## Work item
In the material below, find every line with "plane" and pull it out.
_ _ _
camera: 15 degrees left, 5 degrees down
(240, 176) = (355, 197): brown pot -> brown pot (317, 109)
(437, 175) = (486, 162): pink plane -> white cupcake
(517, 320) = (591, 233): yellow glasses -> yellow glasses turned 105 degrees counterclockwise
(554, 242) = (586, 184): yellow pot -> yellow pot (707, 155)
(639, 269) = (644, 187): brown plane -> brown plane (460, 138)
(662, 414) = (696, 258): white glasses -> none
_ _ _
## Answer to this problem
(437, 175) = (486, 162): pink plane -> white cupcake
(639, 269) = (644, 187): brown plane -> brown plane (460, 138)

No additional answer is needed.